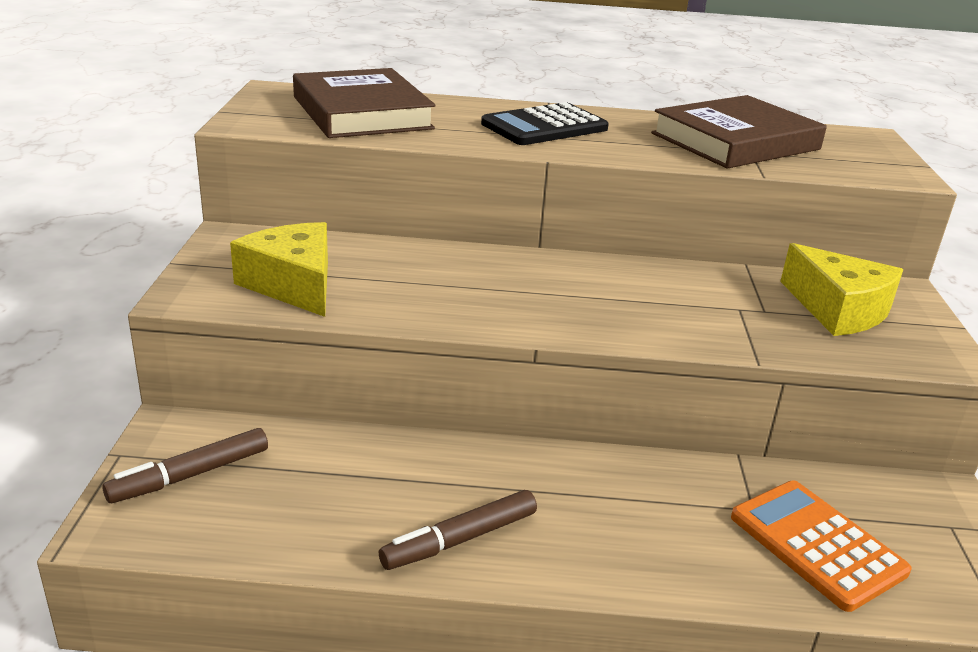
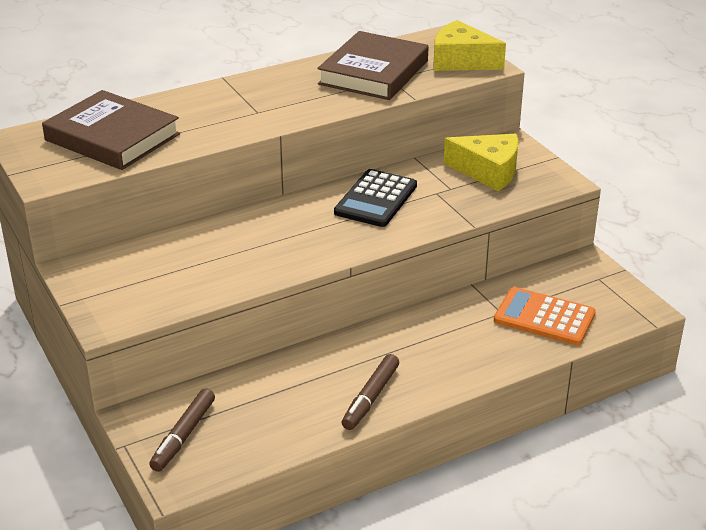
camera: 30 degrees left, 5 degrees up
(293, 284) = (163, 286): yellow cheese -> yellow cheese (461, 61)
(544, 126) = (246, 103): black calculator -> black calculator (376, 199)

▶ _WHAT THE TASK ASKS_
The material above holds pictures; copy everything else in it exactly.

▶ _EXPECTED ANSWER_
camera: 30 degrees left, 5 degrees up
(293, 284) = (163, 286): yellow cheese -> yellow cheese (461, 61)
(544, 126) = (246, 103): black calculator -> black calculator (376, 199)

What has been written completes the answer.